◆ WHAT YOU HAVE TO DO ◆
The lines to reproduce run from the one containing "nothing => torch (ash-grey) 547,91,585,130" through the end of the records below. Reproduce them exactly and add nothing.

◆ DATA SUPPLIED ◆
+ + + +

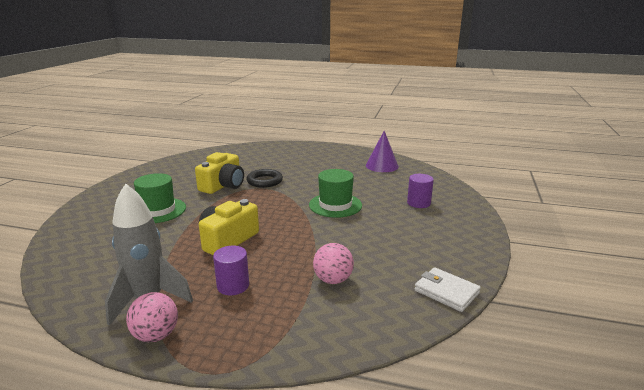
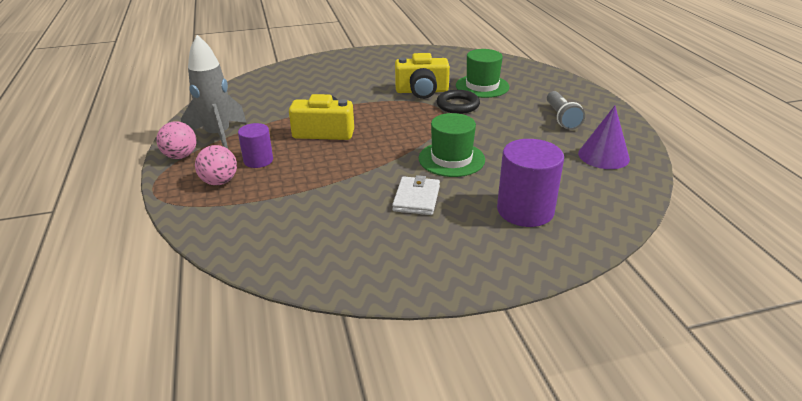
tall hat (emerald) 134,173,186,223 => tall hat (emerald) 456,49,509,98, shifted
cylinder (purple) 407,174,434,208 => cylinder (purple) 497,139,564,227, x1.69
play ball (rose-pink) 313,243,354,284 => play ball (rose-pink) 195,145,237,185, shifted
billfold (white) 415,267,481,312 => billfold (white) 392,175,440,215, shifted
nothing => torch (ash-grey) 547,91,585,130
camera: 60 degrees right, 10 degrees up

+ + + +

◆ RESULT OF THIS EXERCISE ◆
nothing => torch (ash-grey) 547,91,585,130
camera: 60 degrees right, 10 degrees up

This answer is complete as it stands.